[Stored dataset items]
▬▬▬

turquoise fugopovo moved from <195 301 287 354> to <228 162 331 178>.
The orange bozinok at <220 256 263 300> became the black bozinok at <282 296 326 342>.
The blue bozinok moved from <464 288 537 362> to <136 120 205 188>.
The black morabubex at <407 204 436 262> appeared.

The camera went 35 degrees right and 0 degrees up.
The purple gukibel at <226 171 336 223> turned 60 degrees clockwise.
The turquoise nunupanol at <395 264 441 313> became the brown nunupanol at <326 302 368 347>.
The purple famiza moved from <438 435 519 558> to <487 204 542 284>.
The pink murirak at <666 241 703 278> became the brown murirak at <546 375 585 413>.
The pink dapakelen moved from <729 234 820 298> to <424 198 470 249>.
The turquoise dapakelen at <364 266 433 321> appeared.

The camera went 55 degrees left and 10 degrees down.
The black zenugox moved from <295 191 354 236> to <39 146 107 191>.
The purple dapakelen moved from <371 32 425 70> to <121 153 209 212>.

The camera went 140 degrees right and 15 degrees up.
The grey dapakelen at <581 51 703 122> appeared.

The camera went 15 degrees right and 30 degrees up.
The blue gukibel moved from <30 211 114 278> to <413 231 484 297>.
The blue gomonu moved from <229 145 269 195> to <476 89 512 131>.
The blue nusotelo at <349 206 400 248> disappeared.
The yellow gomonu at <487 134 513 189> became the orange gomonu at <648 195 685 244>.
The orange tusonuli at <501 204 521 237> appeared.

▬▬▬

WHAT THE TASK REQUIRES:
Copy out all the entries exactly once more.

RESULT BELOW:
turquoise fugopovo moved from <195 301 287 354> to <228 162 331 178>.
The orange bozinok at <220 256 263 300> became the black bozinok at <282 296 326 342>.
The blue bozinok moved from <464 288 537 362> to <136 120 205 188>.
The black morabubex at <407 204 436 262> appeared.

The camera went 35 degrees right and 0 degrees up.
The purple gukibel at <226 171 336 223> turned 60 degrees clockwise.
The turquoise nunupanol at <395 264 441 313> became the brown nunupanol at <326 302 368 347>.
The purple famiza moved from <438 435 519 558> to <487 204 542 284>.
The pink murirak at <666 241 703 278> became the brown murirak at <546 375 585 413>.
The pink dapakelen moved from <729 234 820 298> to <424 198 470 249>.
The turquoise dapakelen at <364 266 433 321> appeared.

The camera went 55 degrees left and 10 degrees down.
The black zenugox moved from <295 191 354 236> to <39 146 107 191>.
The purple dapakelen moved from <371 32 425 70> to <121 153 209 212>.

The camera went 140 degrees right and 15 degrees up.
The grey dapakelen at <581 51 703 122> appeared.

The camera went 15 degrees right and 30 degrees up.
The blue gukibel moved from <30 211 114 278> to <413 231 484 297>.
The blue gomonu moved from <229 145 269 195> to <476 89 512 131>.
The blue nusotelo at <349 206 400 248> disappeared.
The yellow gomonu at <487 134 513 189> became the orange gomonu at <648 195 685 244>.
The orange tusonuli at <501 204 521 237> appeared.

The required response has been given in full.